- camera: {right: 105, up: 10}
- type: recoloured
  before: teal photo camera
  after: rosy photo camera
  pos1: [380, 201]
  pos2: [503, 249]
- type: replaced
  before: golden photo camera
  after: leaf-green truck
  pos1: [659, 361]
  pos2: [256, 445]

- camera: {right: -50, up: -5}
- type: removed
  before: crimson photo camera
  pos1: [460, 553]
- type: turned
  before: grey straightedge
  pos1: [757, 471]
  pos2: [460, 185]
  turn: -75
######
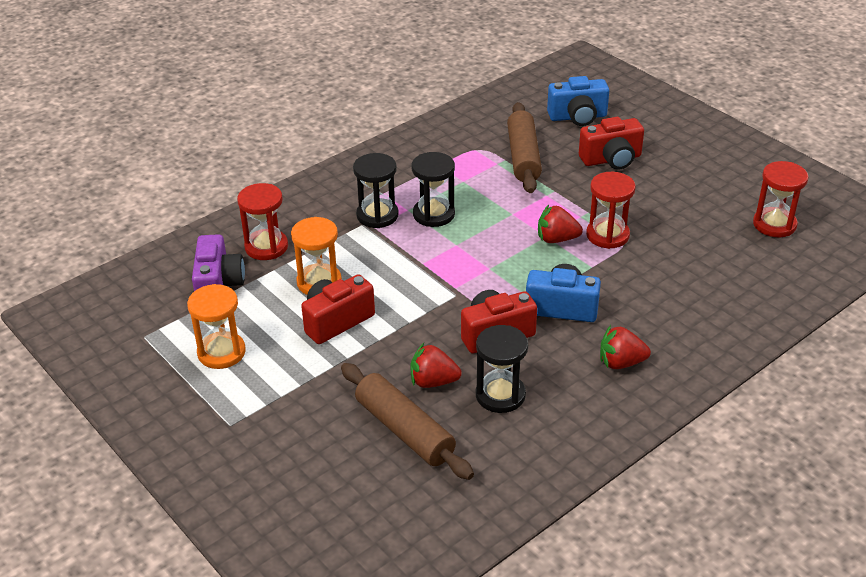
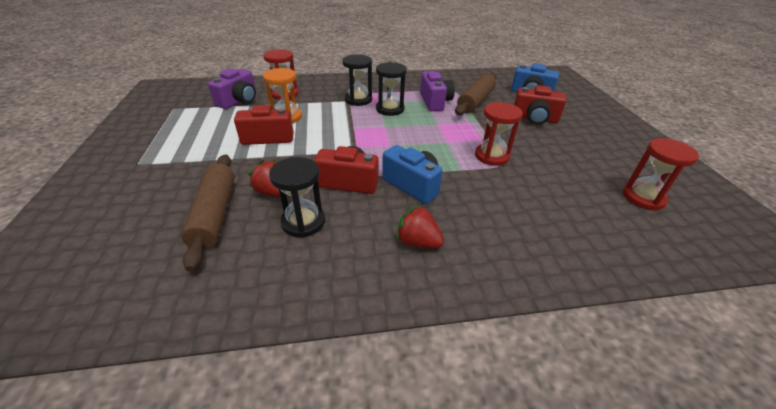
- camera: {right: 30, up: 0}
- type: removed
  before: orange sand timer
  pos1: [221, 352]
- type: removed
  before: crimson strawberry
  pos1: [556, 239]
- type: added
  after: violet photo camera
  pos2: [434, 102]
######
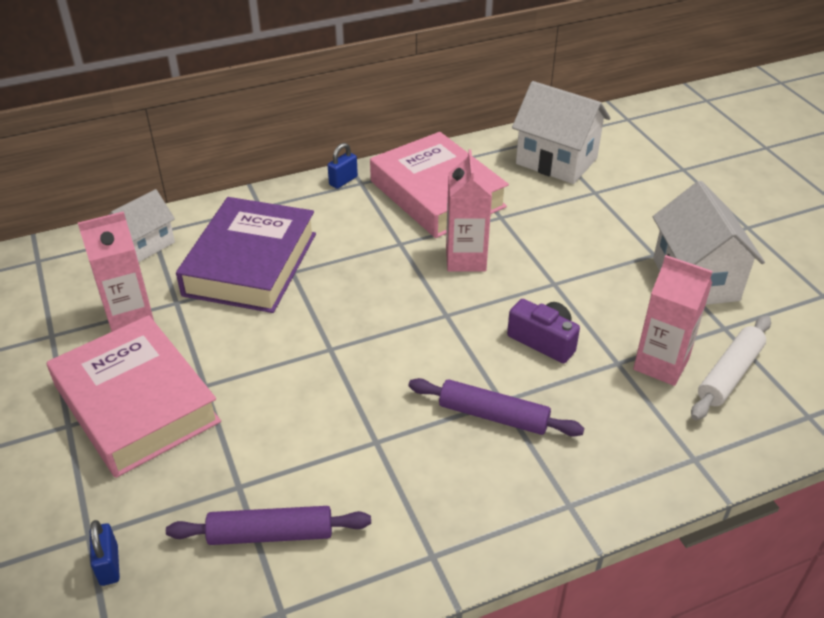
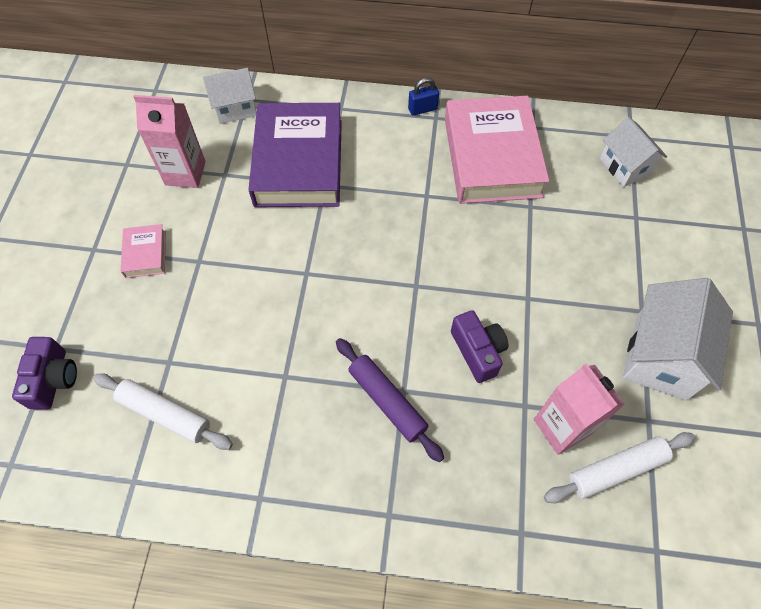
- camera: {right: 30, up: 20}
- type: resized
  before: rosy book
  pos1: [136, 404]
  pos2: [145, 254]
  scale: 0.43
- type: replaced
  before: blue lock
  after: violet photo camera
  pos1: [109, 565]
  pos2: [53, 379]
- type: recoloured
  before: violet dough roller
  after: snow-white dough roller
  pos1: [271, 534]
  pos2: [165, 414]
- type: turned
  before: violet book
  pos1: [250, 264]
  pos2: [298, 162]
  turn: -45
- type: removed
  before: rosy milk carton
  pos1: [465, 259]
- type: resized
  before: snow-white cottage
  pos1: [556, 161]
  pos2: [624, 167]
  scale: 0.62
######
__WHAT THE TASK REQUIRES__.
Take the line above containing "pos2: [503, 249]", the line containing "pos1: [659, 361]", and all lines in between, and copy them exactly without anything else.

__WRITTEN ANSWER__.
  pos2: [503, 249]
- type: replaced
  before: golden photo camera
  after: leaf-green truck
  pos1: [659, 361]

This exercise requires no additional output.